(Registros de elementos de interfaz)
++++++++++

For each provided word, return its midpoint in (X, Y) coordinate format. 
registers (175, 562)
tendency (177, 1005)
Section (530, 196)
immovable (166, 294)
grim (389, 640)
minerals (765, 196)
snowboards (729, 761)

++++++++++

Copia de nuevo todos los registros de arriba, sin cambiar ni una letra.

## RESULTADO OBTENIDO:
For each provided word, return its midpoint in (X, Y) coordinate format. 
registers (175, 562)
tendency (177, 1005)
Section (530, 196)
immovable (166, 294)
grim (389, 640)
minerals (765, 196)
snowboards (729, 761)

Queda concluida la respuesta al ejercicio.